PROBLEM TO SOLVE:
Return all lines in the material below that contain "purple".

INFORMATION:

------------------------------------------------

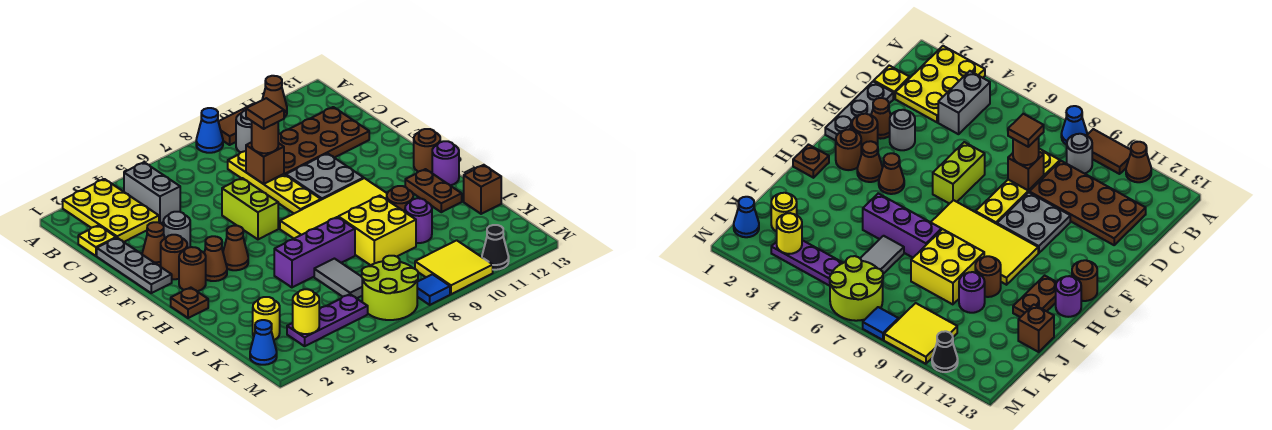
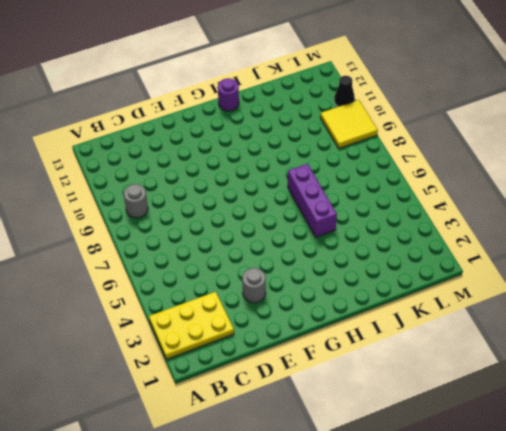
none -> blue cone A8 level 1
none -> brown tile A9:A10 level 1
none -> brown cone A11 level 1
none -> grey brick B4:C4 level 1

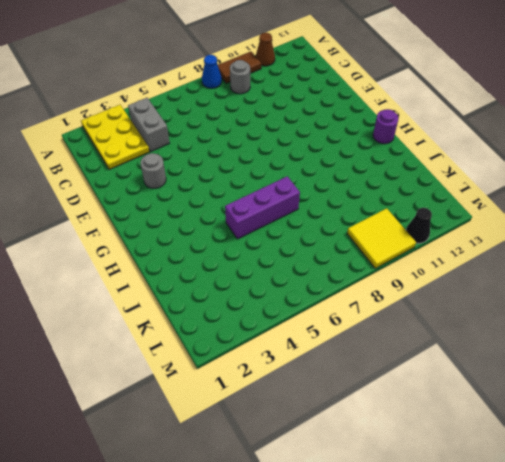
none -> yellow plate C1 level 1
none -> yellow plate C8:F8 level 1
none -> brown plate C9:D12 level 1
none -> grey plate D1:F1 level 1

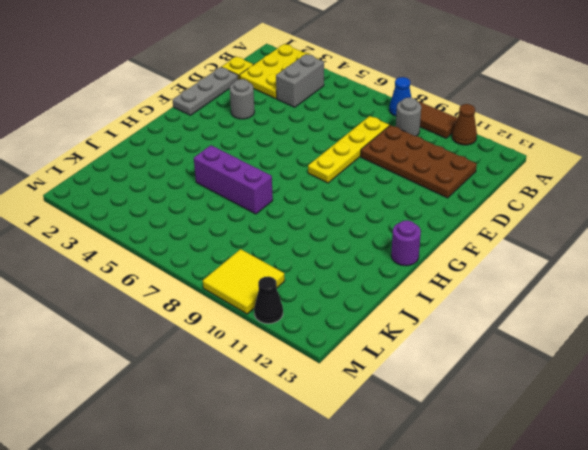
none -> brown cone E2 level 1
none -> lime brick E6:F6 level 1
none -> grey plate E9:F10 level 1
none -> brown round brick F2 level 1

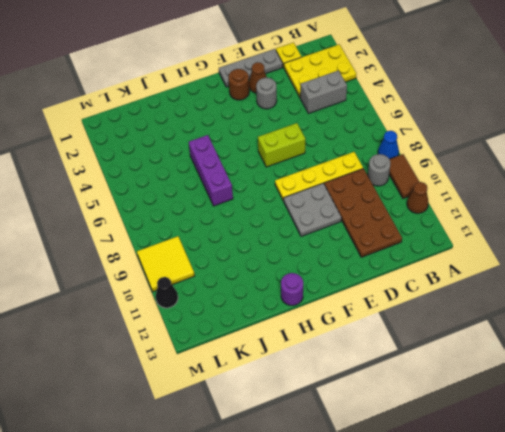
none -> brown round brick G2 level 1
none -> brown cone G3 level 1
none -> brown cone G4 level 1
none -> yellow tile G7:H10 level 1

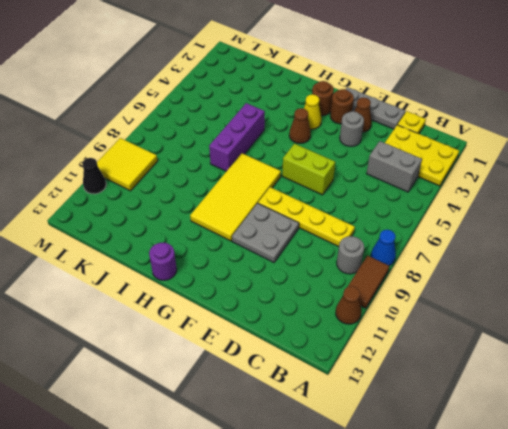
yellow cone G3 level 1 -> brown cone G3 level 1
none -> brown plate C9:D12 level 1
none -> brown round brick G13 level 1
none -> brown plate H1 level 1
none -> brown plate H12:I12 level 1

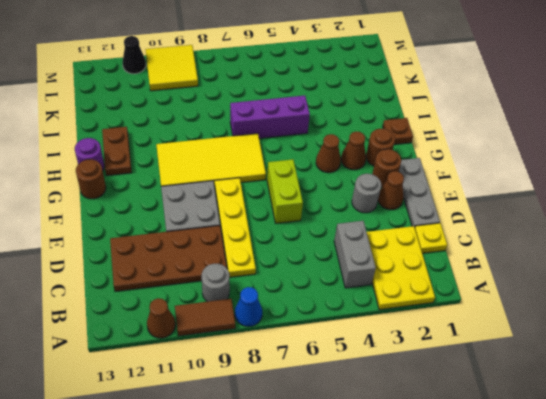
none -> yellow brick I8:J9 level 1
none -> brown round brick I10 level 1
none -> grey tile J6:K6 level 1
none -> purple round brick J10 level 1

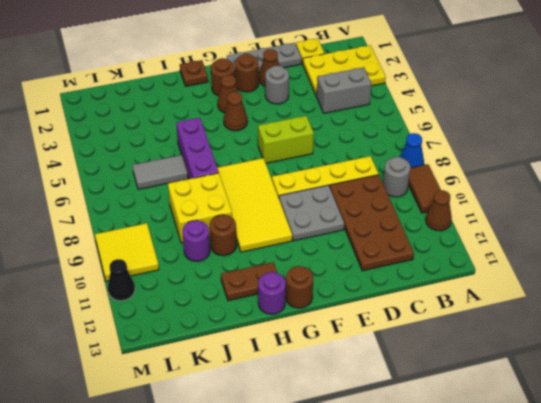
none -> brown brick J13 level 1
none -> yellow round brick K2 level 1
none -> blue cone L1 level 1
none -> purple plate L3:L5 level 1

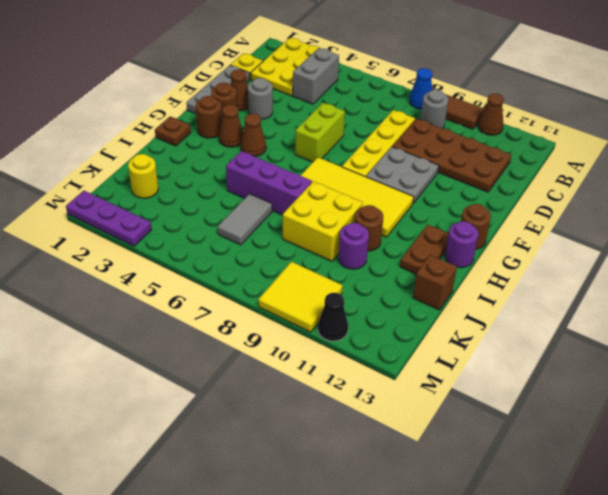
purple plate M1:M3 level 1 -> purple plate L3:L5 level 1
none -> blue cone L1 level 1
none -> lime round brick L6:M7 level 1
none -> blue tile M8 level 1
none -> brown brick D8 level 2

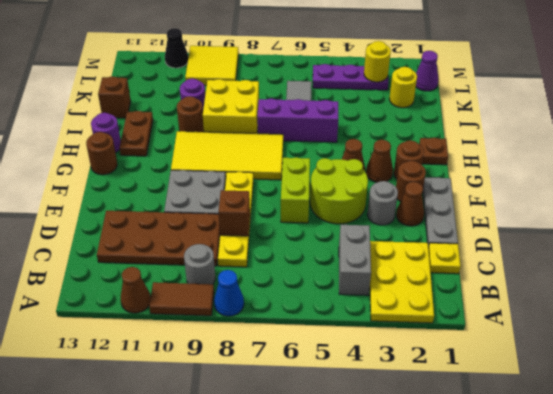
lime round brick E4:F5 level 1 -> lime round brick L6:M7 level 1
purple cone L1 level 1 -> blue cone L1 level 1
none -> blue tile M8 level 1
none -> brown round brick D8 level 3
none -> brown tile D8 level 4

------------------------------------------------

THE COMPLETED TASK:
none -> purple round brick J10 level 1
none -> purple plate L3:L5 level 1
purple plate M1:M3 level 1 -> purple plate L3:L5 level 1
purple cone L1 level 1 -> blue cone L1 level 1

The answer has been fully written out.